WHAT YOU HAVE TO DO:
Print the data below exactly, but only the lines from the one containing "none -> brown plate F1:F2 level 1" down to the one containing "orange brick B4", inclusive.

AVAILABLE DATA:
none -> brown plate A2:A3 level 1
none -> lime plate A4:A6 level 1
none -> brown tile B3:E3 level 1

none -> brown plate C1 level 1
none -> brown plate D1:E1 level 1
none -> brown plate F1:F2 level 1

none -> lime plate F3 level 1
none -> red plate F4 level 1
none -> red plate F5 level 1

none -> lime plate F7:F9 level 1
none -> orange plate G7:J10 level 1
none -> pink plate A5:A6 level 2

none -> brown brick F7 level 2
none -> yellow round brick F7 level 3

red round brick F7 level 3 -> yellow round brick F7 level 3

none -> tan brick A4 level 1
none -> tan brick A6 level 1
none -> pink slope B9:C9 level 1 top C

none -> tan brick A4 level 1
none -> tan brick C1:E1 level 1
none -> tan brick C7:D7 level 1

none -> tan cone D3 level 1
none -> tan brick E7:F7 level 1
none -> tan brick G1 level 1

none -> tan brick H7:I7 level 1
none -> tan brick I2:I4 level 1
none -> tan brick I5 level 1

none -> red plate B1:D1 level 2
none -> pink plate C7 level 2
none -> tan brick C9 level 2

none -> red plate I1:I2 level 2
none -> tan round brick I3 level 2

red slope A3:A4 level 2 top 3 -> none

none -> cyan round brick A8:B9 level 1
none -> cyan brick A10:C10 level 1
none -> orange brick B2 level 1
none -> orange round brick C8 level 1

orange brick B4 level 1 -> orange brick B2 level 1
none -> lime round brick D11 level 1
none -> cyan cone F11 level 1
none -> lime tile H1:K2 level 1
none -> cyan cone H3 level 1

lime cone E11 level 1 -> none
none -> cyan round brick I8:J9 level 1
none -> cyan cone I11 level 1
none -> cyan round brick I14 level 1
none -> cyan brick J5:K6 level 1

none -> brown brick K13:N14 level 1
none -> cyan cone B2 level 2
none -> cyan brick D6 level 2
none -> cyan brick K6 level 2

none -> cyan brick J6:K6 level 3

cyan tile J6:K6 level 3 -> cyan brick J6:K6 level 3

SOLUTION TO THIS TASK:
none -> brown plate F1:F2 level 1

none -> lime plate F3 level 1
none -> red plate F4 level 1
none -> red plate F5 level 1

none -> lime plate F7:F9 level 1
none -> orange plate G7:J10 level 1
none -> pink plate A5:A6 level 2

none -> brown brick F7 level 2
none -> yellow round brick F7 level 3

red round brick F7 level 3 -> yellow round brick F7 level 3

none -> tan brick A4 level 1
none -> tan brick A6 level 1
none -> pink slope B9:C9 level 1 top C

none -> tan brick A4 level 1
none -> tan brick C1:E1 level 1
none -> tan brick C7:D7 level 1

none -> tan cone D3 level 1
none -> tan brick E7:F7 level 1
none -> tan brick G1 level 1

none -> tan brick H7:I7 level 1
none -> tan brick I2:I4 level 1
none -> tan brick I5 level 1

none -> red plate B1:D1 level 2
none -> pink plate C7 level 2
none -> tan brick C9 level 2

none -> red plate I1:I2 level 2
none -> tan round brick I3 level 2

red slope A3:A4 level 2 top 3 -> none

none -> cyan round brick A8:B9 level 1
none -> cyan brick A10:C10 level 1
none -> orange brick B2 level 1
none -> orange round brick C8 level 1

orange brick B4 level 1 -> orange brick B2 level 1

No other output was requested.